What you are asked to do = Using the records below, reproduce exactly the lines from the one containing "none -> black plate G8:H9 level 1" through the end, and nothing more; skip the images.

Entries supplied =

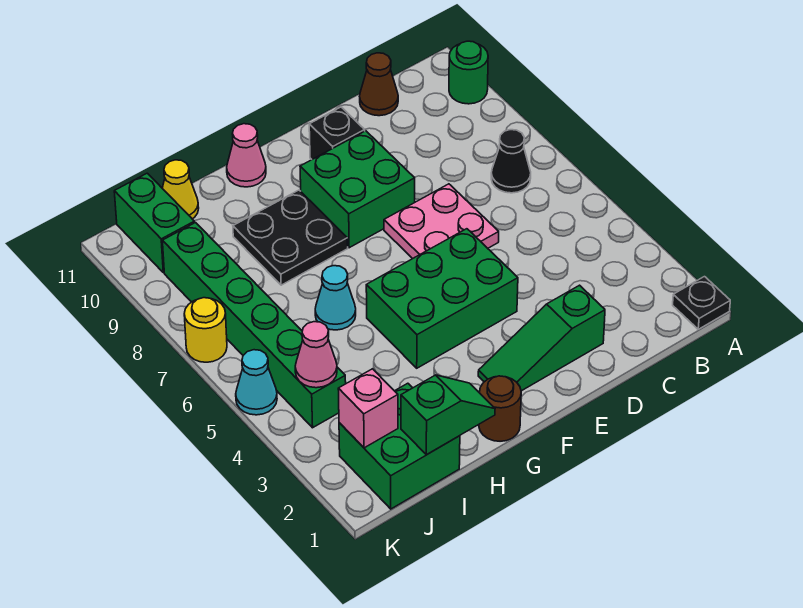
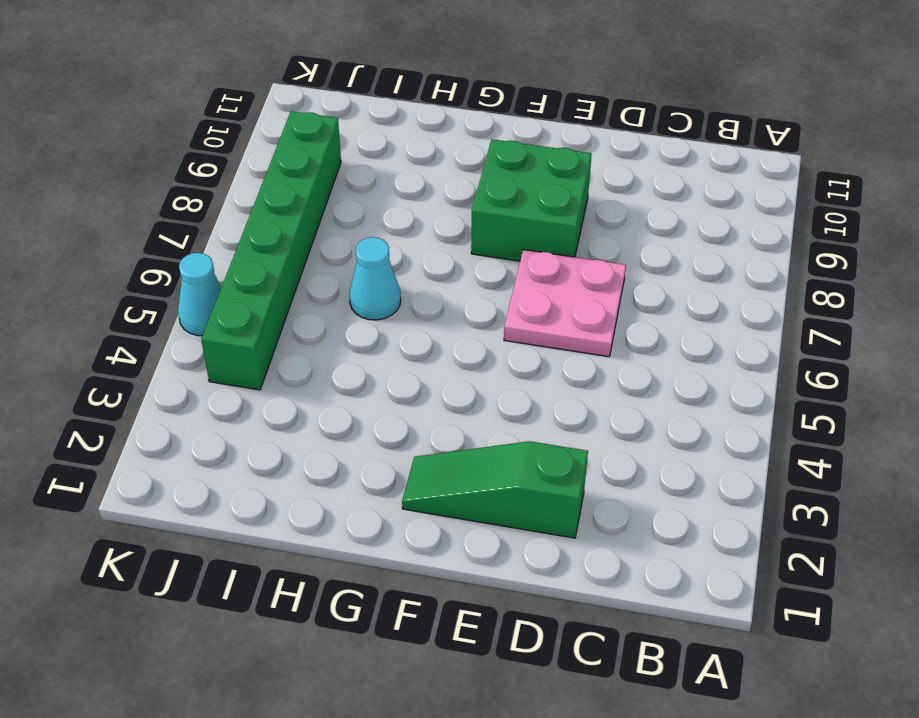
none -> black plate A1 level 1
none -> green round brick A10 level 1
none -> black cone B7 level 1

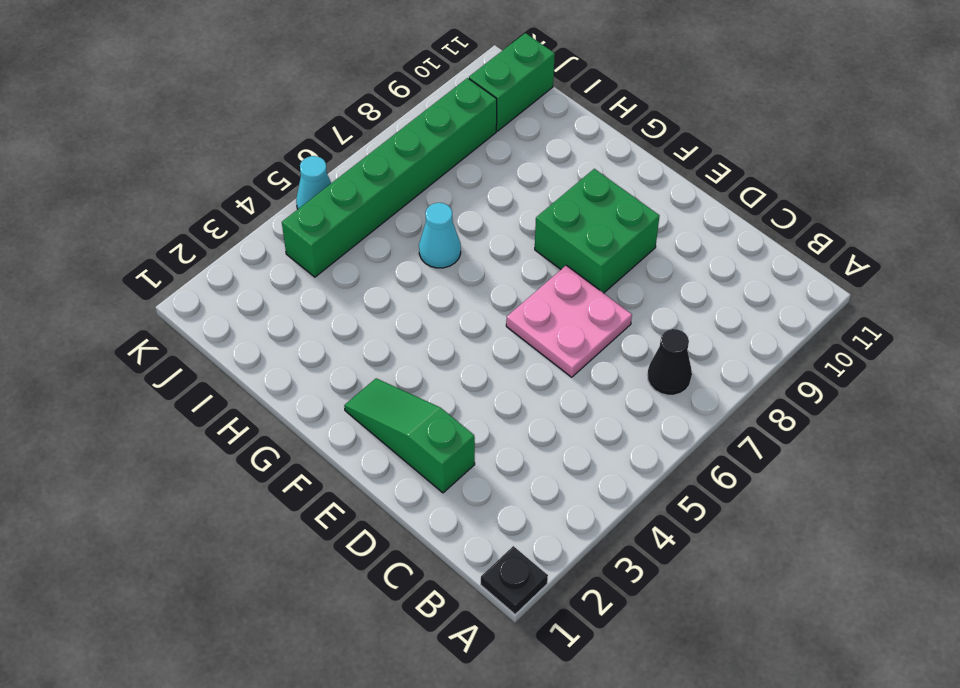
none -> green round brick A10 level 1
none -> brown cone C11 level 1
none -> green brick E4:G5 level 1

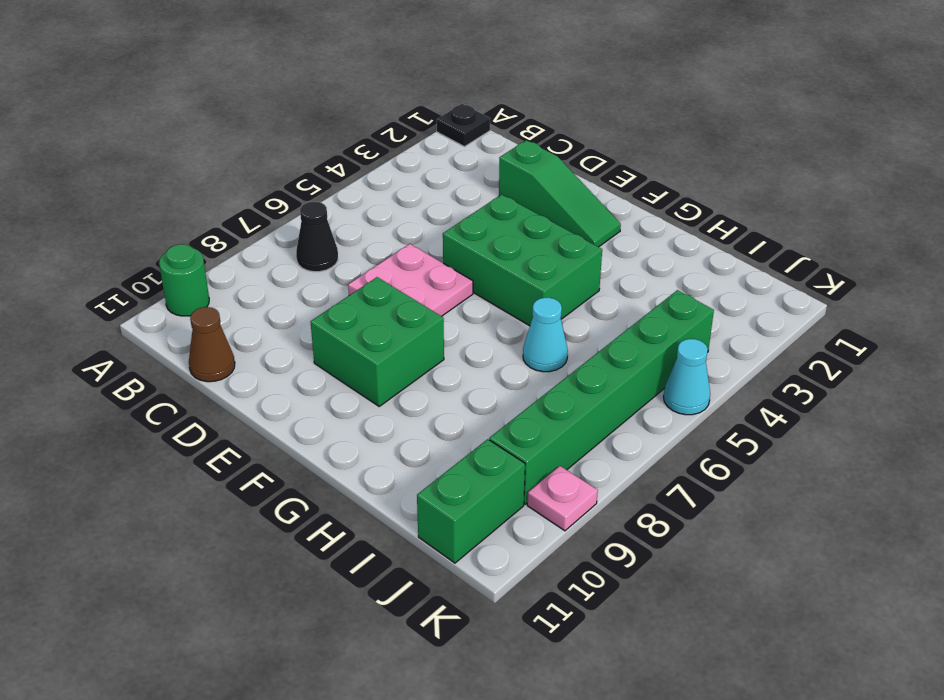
pink plate K9 level 1 -> none
none -> black brick E10 level 1
none -> brown round brick G1 level 1
none -> black plate G8:H9 level 1

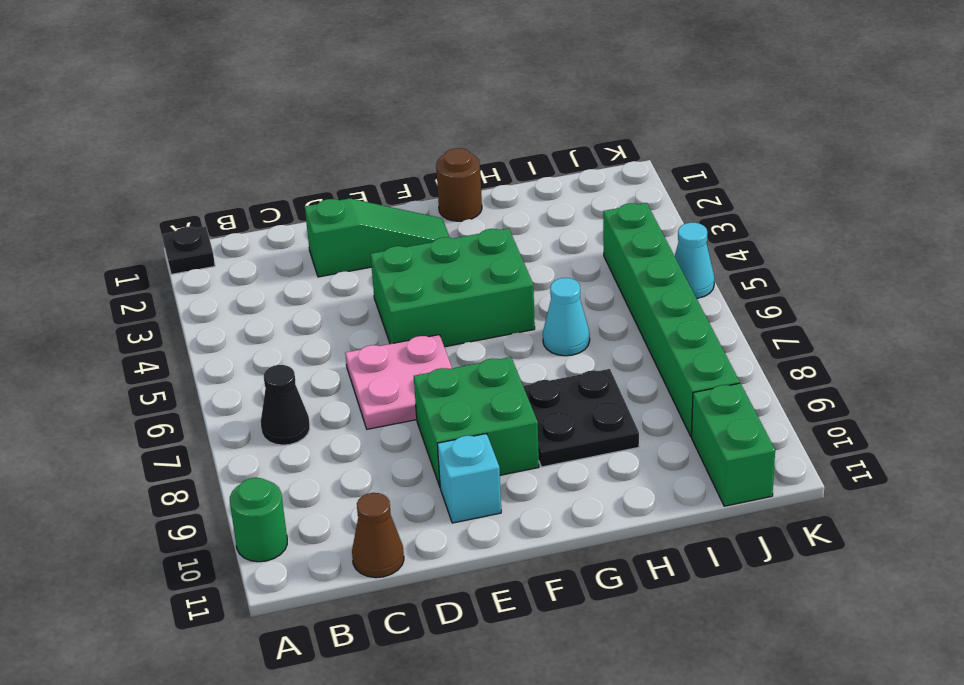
cyan brick E10 level 1 -> black brick E10 level 1
none -> pink cone G11 level 1
none -> green brick I1:J2 level 1
none -> yellow cone I11 level 1

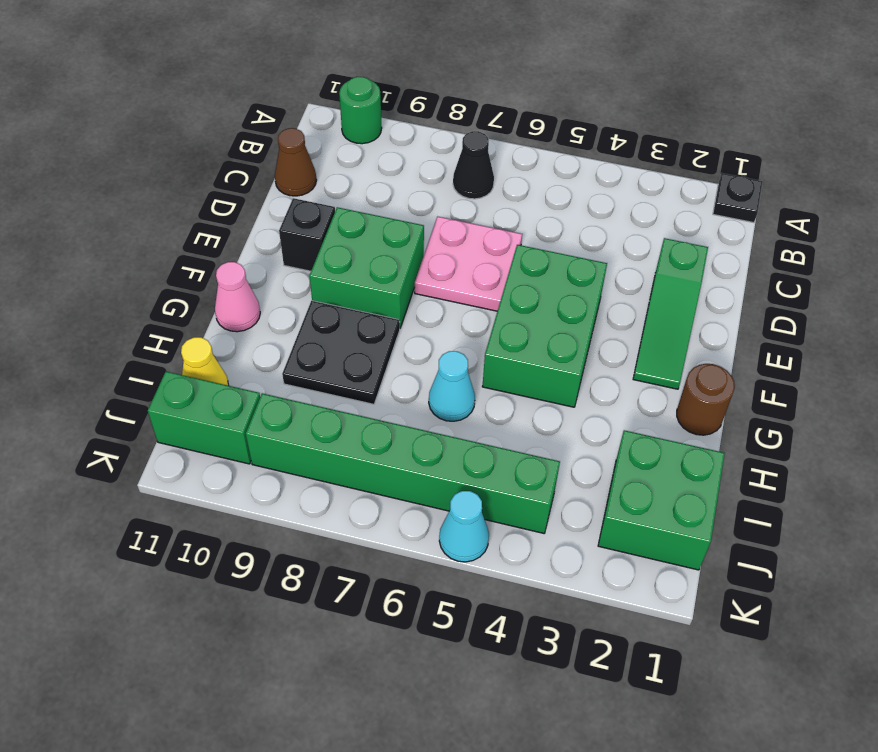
none -> yellow round brick K7 level 1
none -> green slope H1:I1 level 2 top I
none -> pink brick J2 level 2

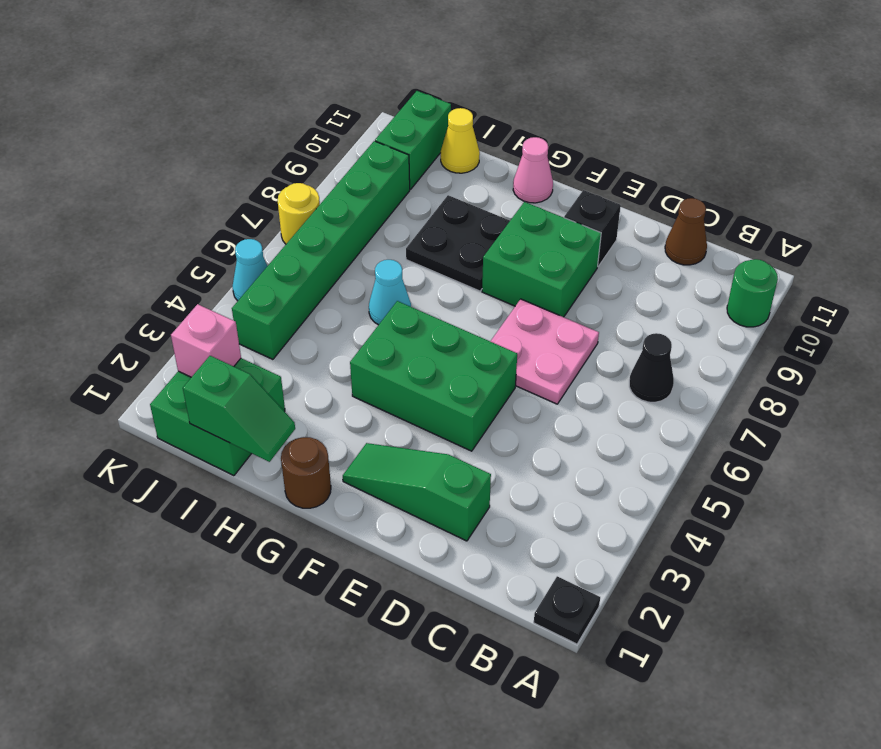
none -> pink cone J4 level 2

Exercise output =
none -> black plate G8:H9 level 1

cyan brick E10 level 1 -> black brick E10 level 1
none -> pink cone G11 level 1
none -> green brick I1:J2 level 1
none -> yellow cone I11 level 1

none -> yellow round brick K7 level 1
none -> green slope H1:I1 level 2 top I
none -> pink brick J2 level 2

none -> pink cone J4 level 2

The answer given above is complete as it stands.